• **What the exercise asks**
Lines from the one with "D6: diode 1N4007" through the end of the listing below should be set down exactly, with no other line included.

== Provided material ==

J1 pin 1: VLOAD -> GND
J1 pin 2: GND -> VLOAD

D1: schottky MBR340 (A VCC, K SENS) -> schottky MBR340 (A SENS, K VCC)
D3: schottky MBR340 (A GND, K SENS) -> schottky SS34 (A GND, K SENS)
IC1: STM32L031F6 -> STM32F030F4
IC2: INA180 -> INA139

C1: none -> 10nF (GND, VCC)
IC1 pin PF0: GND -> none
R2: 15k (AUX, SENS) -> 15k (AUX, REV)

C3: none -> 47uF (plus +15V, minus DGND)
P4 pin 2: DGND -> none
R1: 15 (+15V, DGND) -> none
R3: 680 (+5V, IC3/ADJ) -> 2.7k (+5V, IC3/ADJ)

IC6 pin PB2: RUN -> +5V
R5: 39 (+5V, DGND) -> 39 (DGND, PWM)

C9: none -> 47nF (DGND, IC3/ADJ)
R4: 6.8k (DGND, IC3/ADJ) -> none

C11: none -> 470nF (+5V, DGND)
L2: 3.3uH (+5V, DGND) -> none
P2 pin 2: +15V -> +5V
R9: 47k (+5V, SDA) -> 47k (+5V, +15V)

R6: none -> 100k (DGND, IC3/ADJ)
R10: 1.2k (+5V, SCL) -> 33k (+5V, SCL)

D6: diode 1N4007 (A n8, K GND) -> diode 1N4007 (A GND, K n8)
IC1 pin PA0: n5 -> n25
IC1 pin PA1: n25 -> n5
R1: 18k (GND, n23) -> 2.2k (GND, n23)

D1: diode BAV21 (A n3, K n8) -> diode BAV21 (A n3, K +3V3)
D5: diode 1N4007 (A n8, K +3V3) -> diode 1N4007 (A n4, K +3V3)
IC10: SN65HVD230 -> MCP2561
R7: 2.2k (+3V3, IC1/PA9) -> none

===

• **Answer box**
D6: diode 1N4007 (A n8, K GND) -> diode 1N4007 (A GND, K n8)
IC1 pin PA0: n5 -> n25
IC1 pin PA1: n25 -> n5
R1: 18k (GND, n23) -> 2.2k (GND, n23)

D1: diode BAV21 (A n3, K n8) -> diode BAV21 (A n3, K +3V3)
D5: diode 1N4007 (A n8, K +3V3) -> diode 1N4007 (A n4, K +3V3)
IC10: SN65HVD230 -> MCP2561
R7: 2.2k (+3V3, IC1/PA9) -> none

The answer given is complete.